Work required:
Without including any picture, repeat the records below exactly.

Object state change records
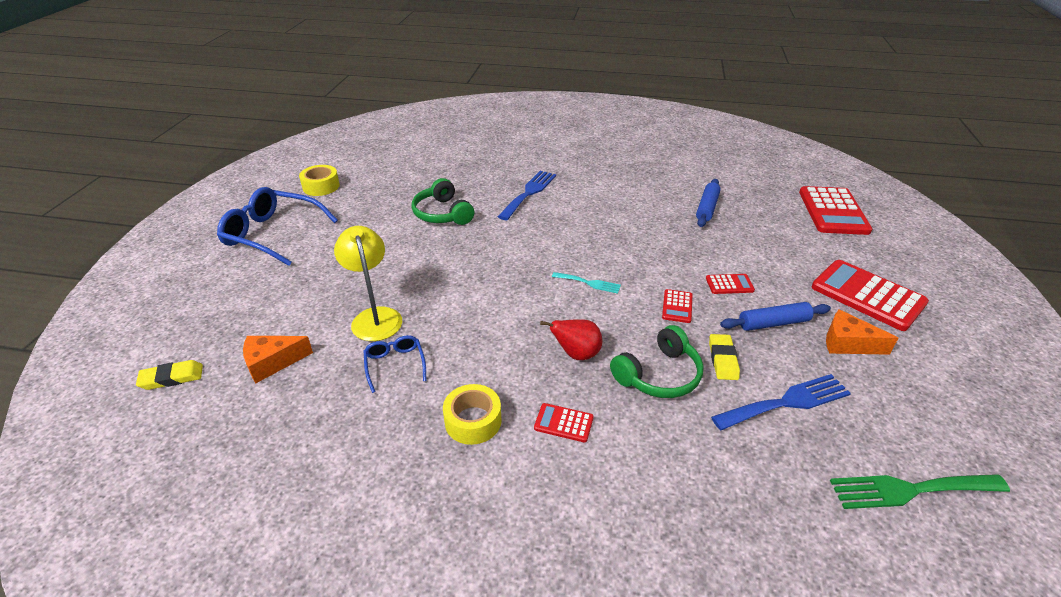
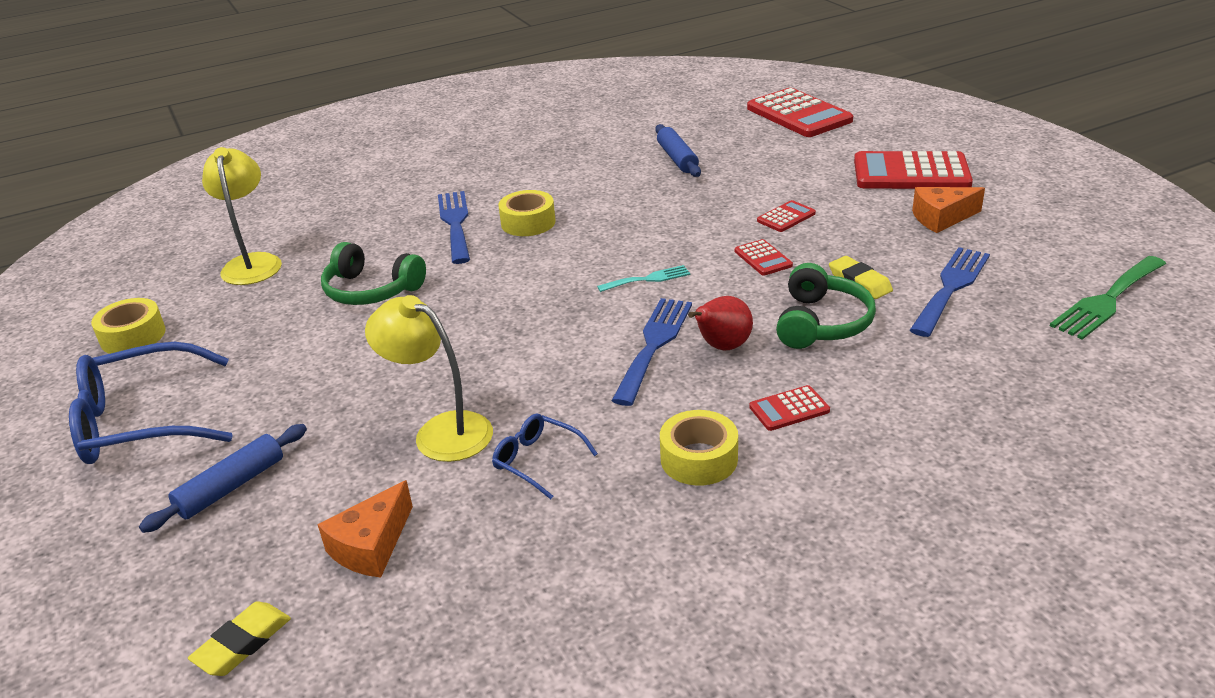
camera: 35 degrees left, 5 degrees down
(411, 170) = (252, 263): none -> yellow lamp
(539, 329) = (654, 345): none -> blue fork
(567, 211) = (528, 222): none -> yellow tape
(773, 323) = (864, 231): blue rolling pin -> blue rolling pin (231, 487)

Solution for this task:
camera: 35 degrees left, 5 degrees down
(411, 170) = (252, 263): none -> yellow lamp
(539, 329) = (654, 345): none -> blue fork
(567, 211) = (528, 222): none -> yellow tape
(773, 323) = (864, 231): blue rolling pin -> blue rolling pin (231, 487)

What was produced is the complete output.